▸ EXERCISE PROMPT:
In the data that follows, find the line with "camera: 90 degrees right, 0 degrees up"; transcribe it, every later line up to the one with "none -> brown book [94,349,174,408]", and that line as well, exactly and with no others.
Start of INFORMATION GIVEN
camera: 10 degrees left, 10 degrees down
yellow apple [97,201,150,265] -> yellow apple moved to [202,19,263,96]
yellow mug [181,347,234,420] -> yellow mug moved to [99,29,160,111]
End of INFORMATION GIVEN
Start of INFORMATION GIVEN
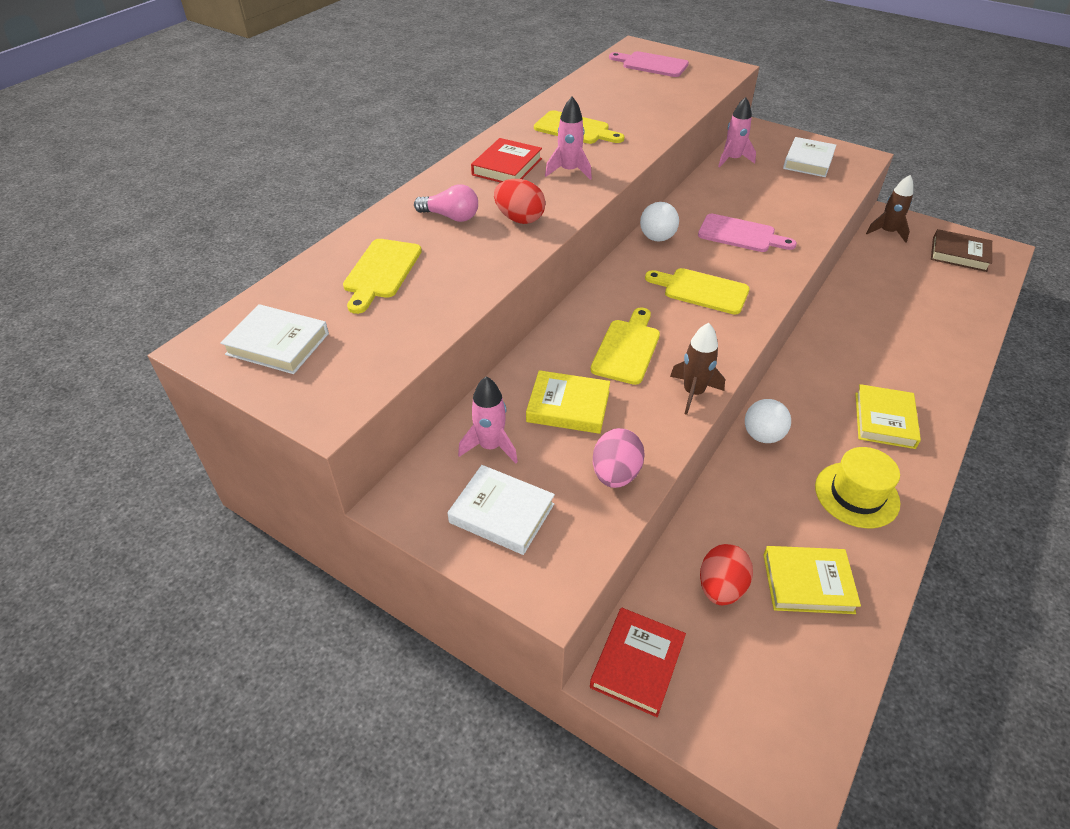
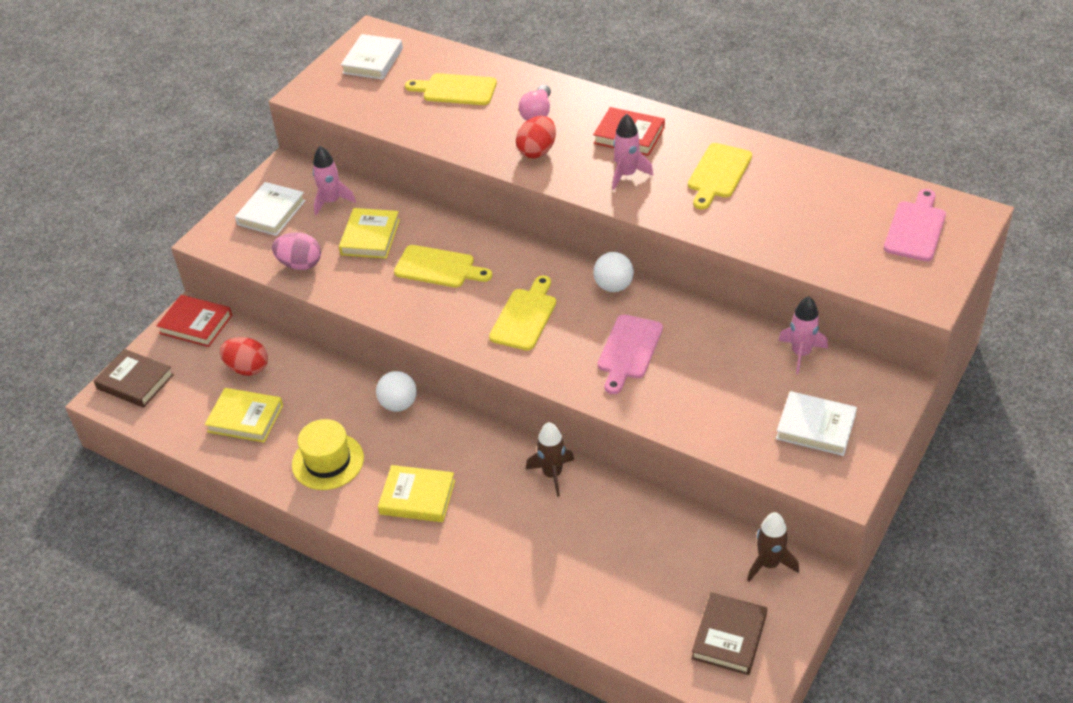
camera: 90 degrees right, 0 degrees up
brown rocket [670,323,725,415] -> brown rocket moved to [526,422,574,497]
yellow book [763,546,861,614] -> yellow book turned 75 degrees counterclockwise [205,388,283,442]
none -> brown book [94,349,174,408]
End of INFORMATION GIVEN
▸ TASK SOLUTION:
camera: 90 degrees right, 0 degrees up
brown rocket [670,323,725,415] -> brown rocket moved to [526,422,574,497]
yellow book [763,546,861,614] -> yellow book turned 75 degrees counterclockwise [205,388,283,442]
none -> brown book [94,349,174,408]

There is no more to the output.